• _SUPPLIED DATA_:
--------------------
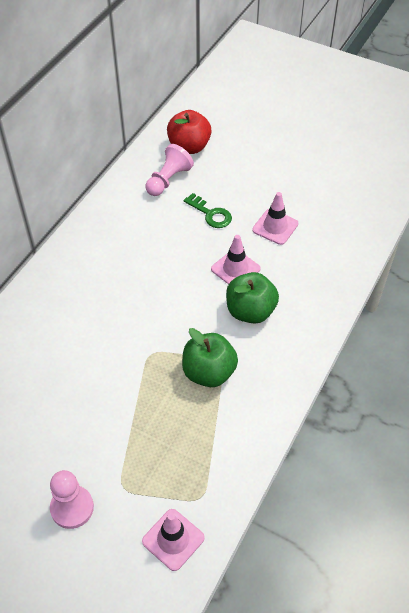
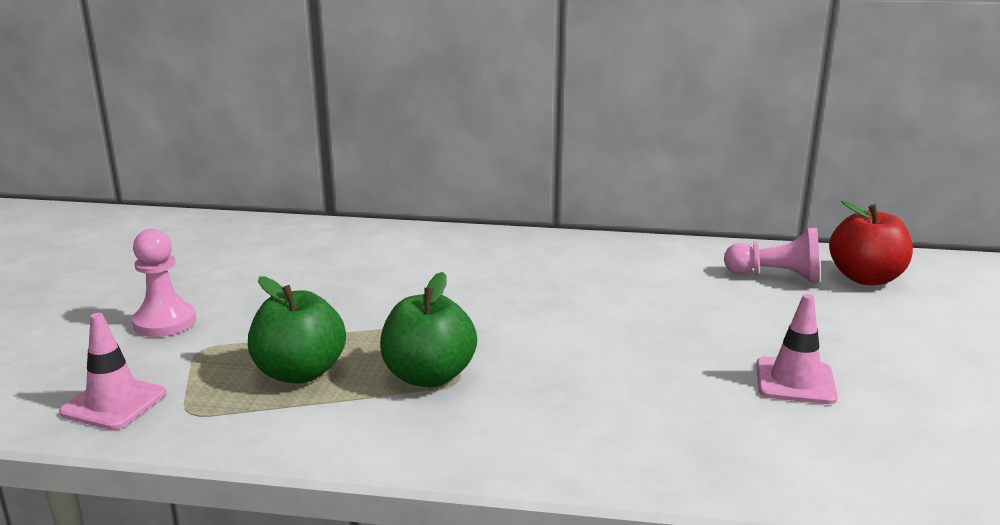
camera: 70 degrees right, 30 degrees down
green key [184,193,232,228] -> none
pink traffic cone [211,235,261,285] -> none
green apple [226,272,279,324] -> green apple moved to [248,276,346,384]

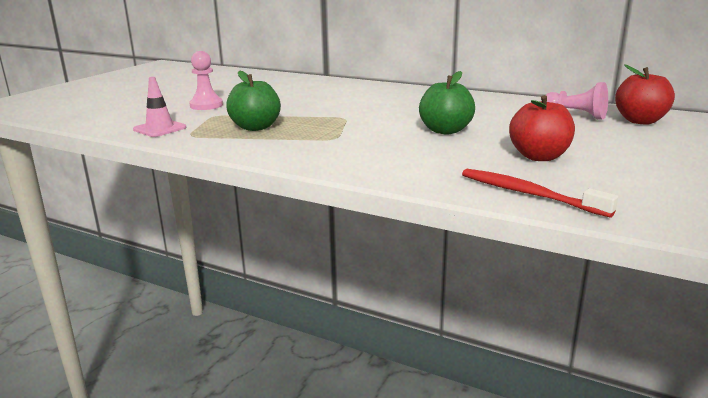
camera: 20 degrees right, 0 degrees up
green apple [380,272,477,387] -> green apple moved to [419,71,475,135]
pink traffic cone [756,294,838,404] -> red apple [509,95,575,161]
none -> red toothbrush [462,169,618,218]

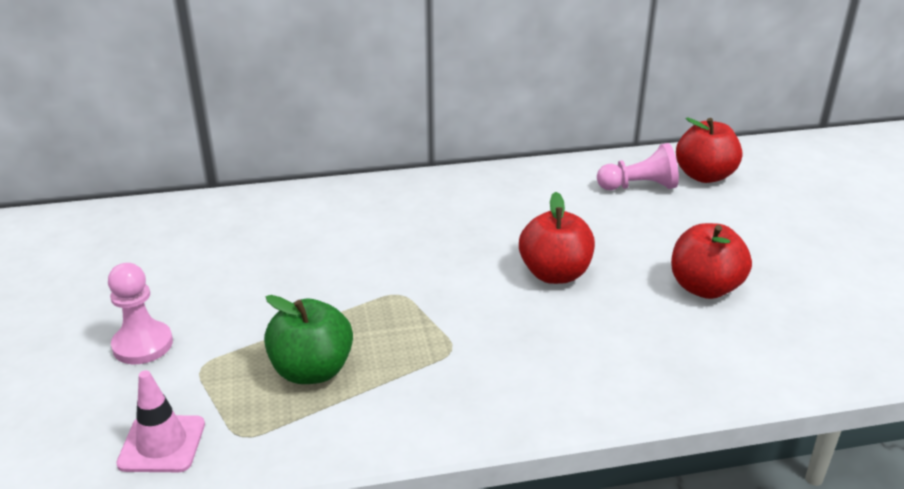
camera: 40 degrees left, 10 degrees up
green apple [419,71,475,135] -> red apple [519,192,595,284]
red toothbrush [462,169,618,218] -> none

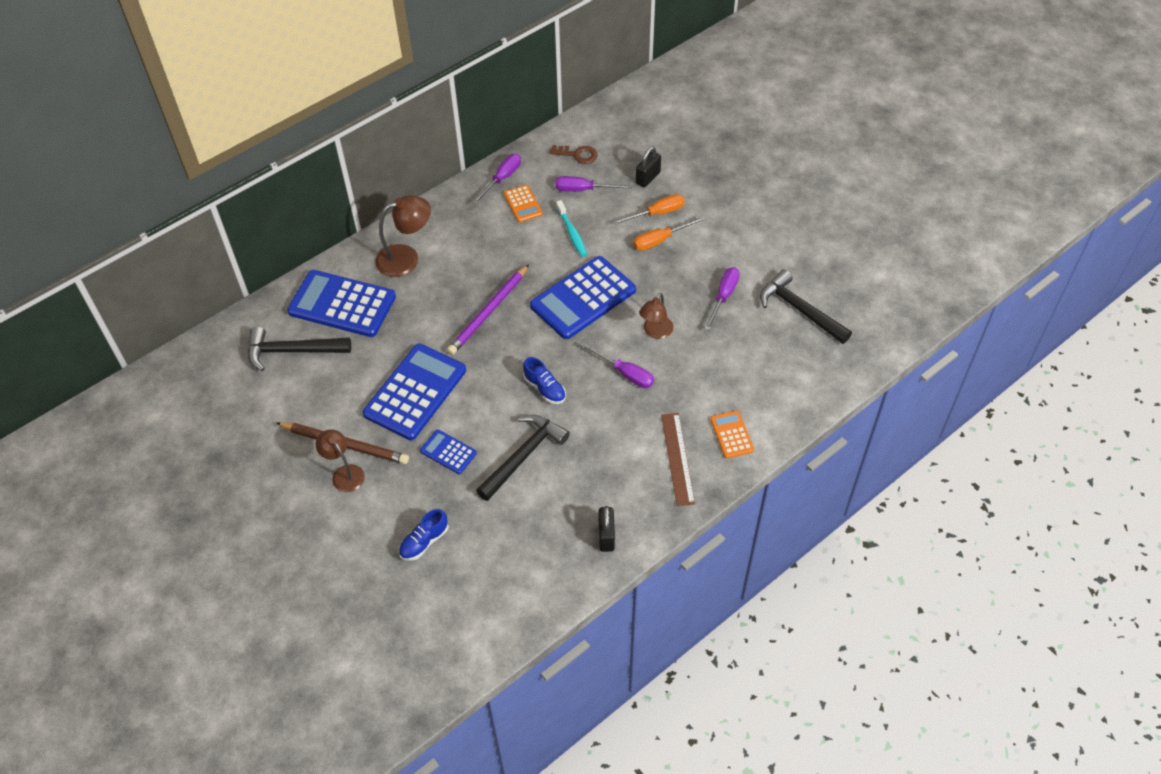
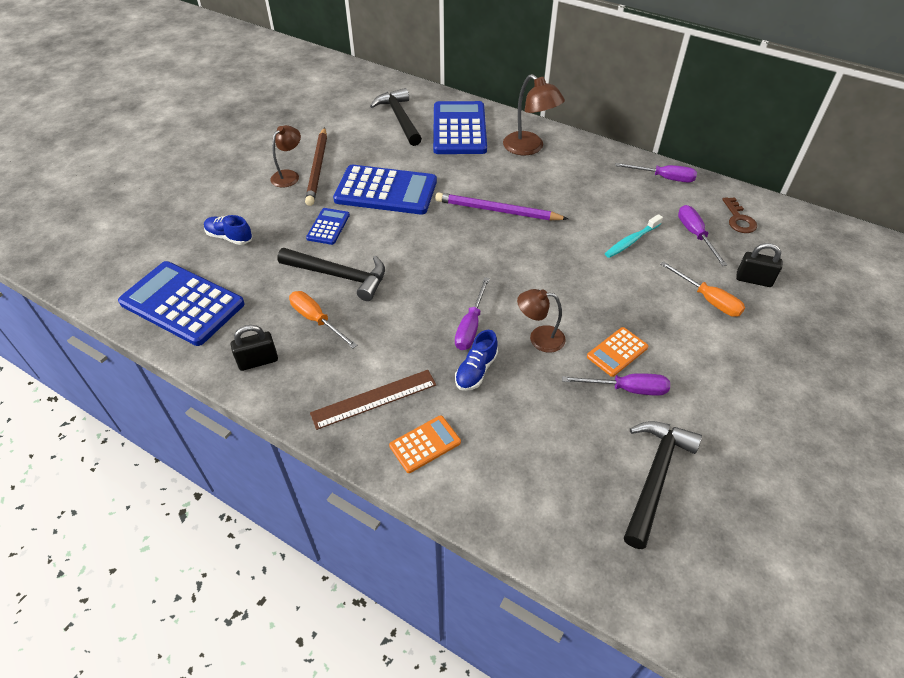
camera: 70 degrees right, 5 degrees down
orange calculator [504,185,543,222] -> orange calculator moved to [587,327,648,377]
blue shoe [523,357,566,404] -> blue shoe moved to [455,330,498,391]
blue calculator [530,256,636,339] -> blue calculator moved to [118,261,245,346]
orange screwdriver [633,216,705,251] -> orange screwdriver moved to [289,291,358,348]

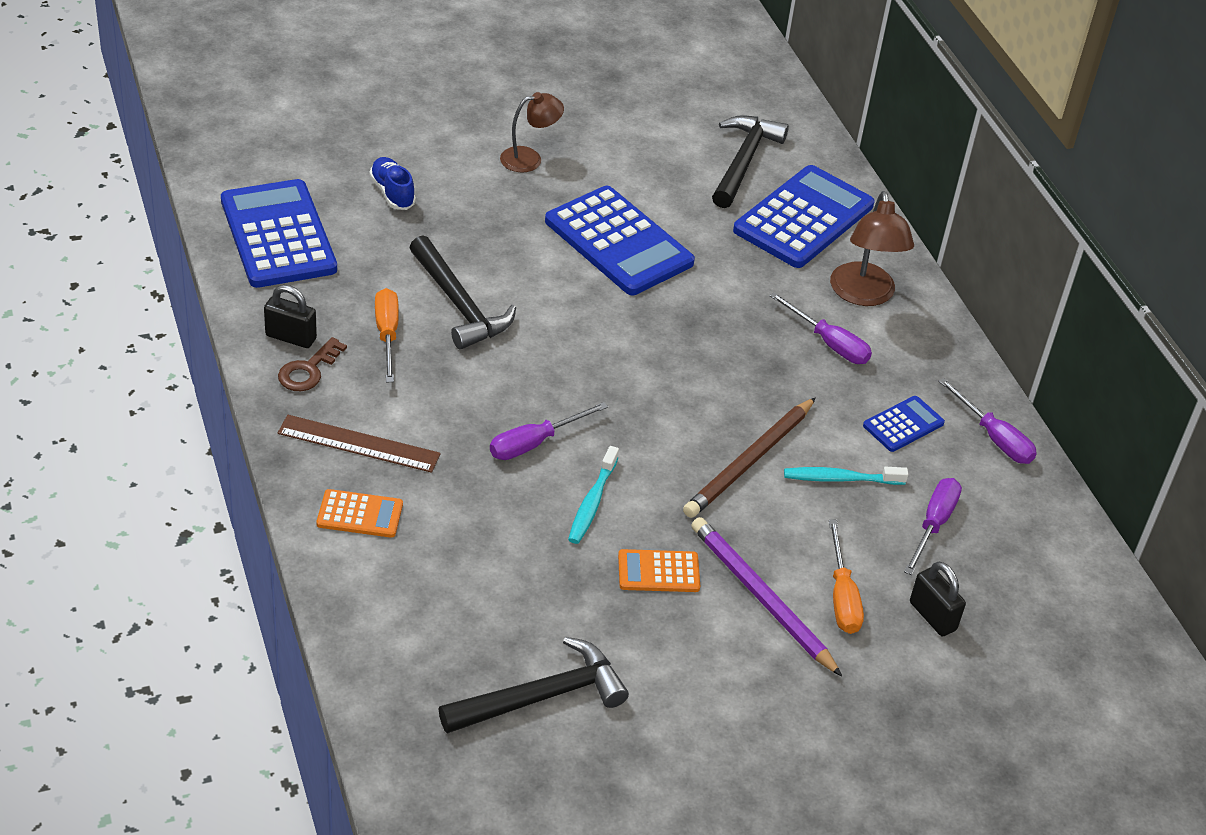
camera: 35 degrees right, 5 degrees down
brown pencil [305,127,327,206] -> brown pencil moved to [683,397,816,518]
blue calculator [306,208,350,245] -> blue calculator moved to [863,396,945,452]
purple pencil [435,192,568,220] -> purple pencil moved to [691,517,842,677]
blue shoe [455,330,498,391] -> none
brown lamp [517,289,566,353] -> turquoise toothbrush [568,446,619,544]
purple screwdriver [562,373,670,396] -> purple screwdriver moved to [769,292,872,364]
brown key [722,197,757,233] -> brown key moved to [278,337,347,391]

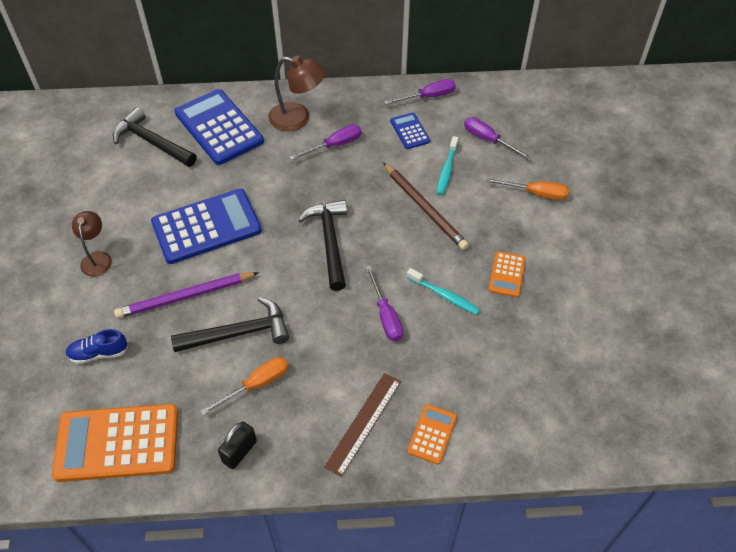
camera: 70 degrees left, 10 degrees up
blue calculator [221,179,337,288] -> orange calculator [52,404,178,482]
brown key [278,337,347,391] -> none
orange screwdriver [375,288,399,382] -> orange screwdriver turned 135 degrees clockwise [200,357,288,415]
black hammer [439,637,629,734] -> black hammer moved to [298,200,347,291]
purple pencil [691,517,842,677] -> purple pencil moved to [114,272,259,319]
black padlock [910,561,966,637] -> none

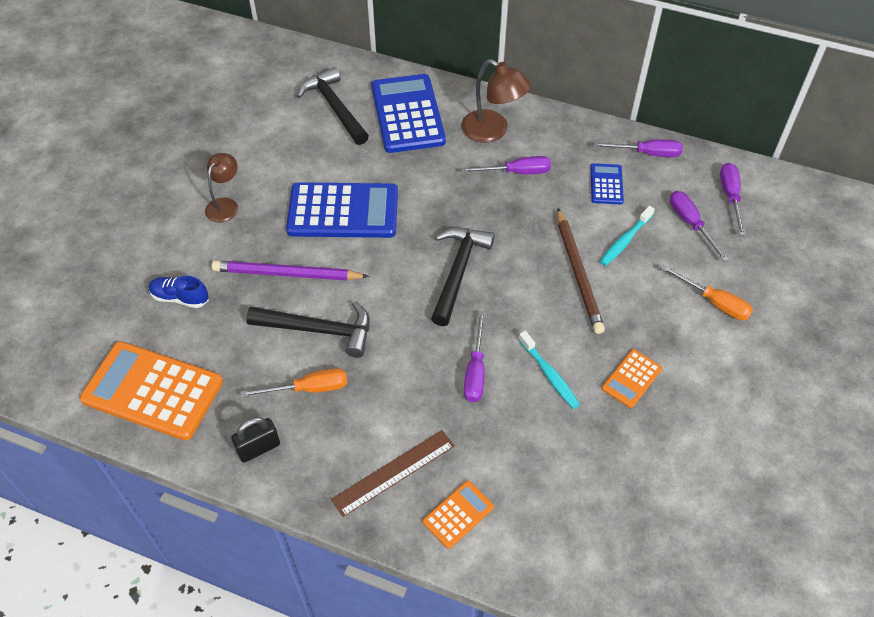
camera: 25 degrees right, 0 degrees up
none -> purple screwdriver [720,163,745,236]

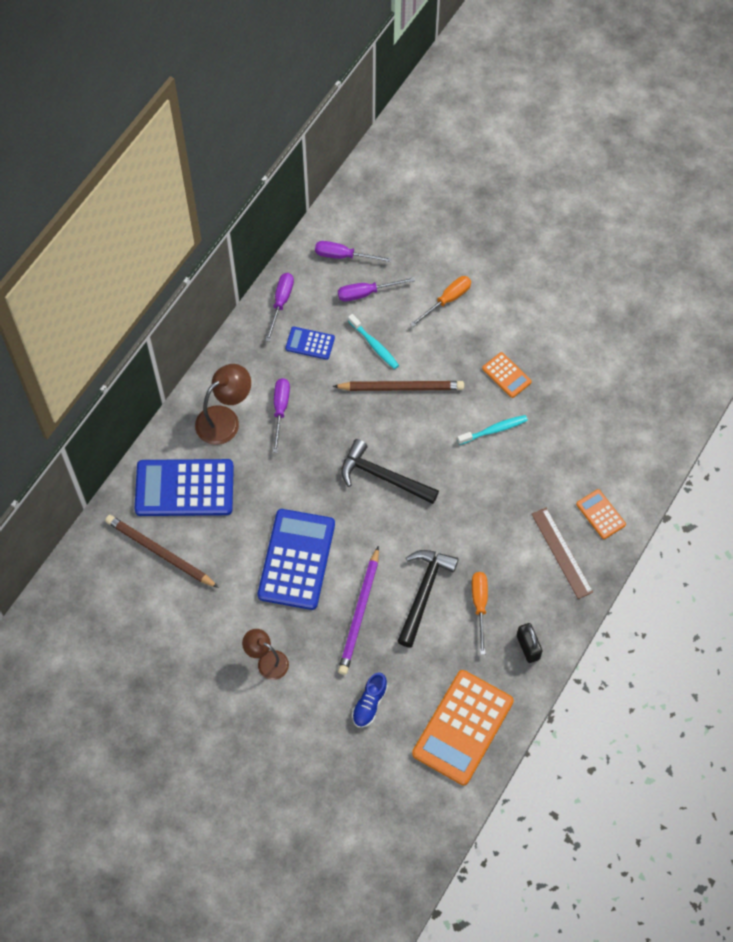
camera: 80 degrees left, 10 degrees up
black hammer [297,67,369,145] -> brown pencil [105,515,219,588]
purple screwdriver [464,312,485,402] -> none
--------------------
• _BRIEF_:
When a line in the listing has the string "brown" in it, return that line.

• _EXERCISE RESPONSE_:
brown pencil [305,127,327,206] -> brown pencil moved to [683,397,816,518]
brown lamp [517,289,566,353] -> turquoise toothbrush [568,446,619,544]
brown key [722,197,757,233] -> brown key moved to [278,337,347,391]
brown key [278,337,347,391] -> none
black hammer [297,67,369,145] -> brown pencil [105,515,219,588]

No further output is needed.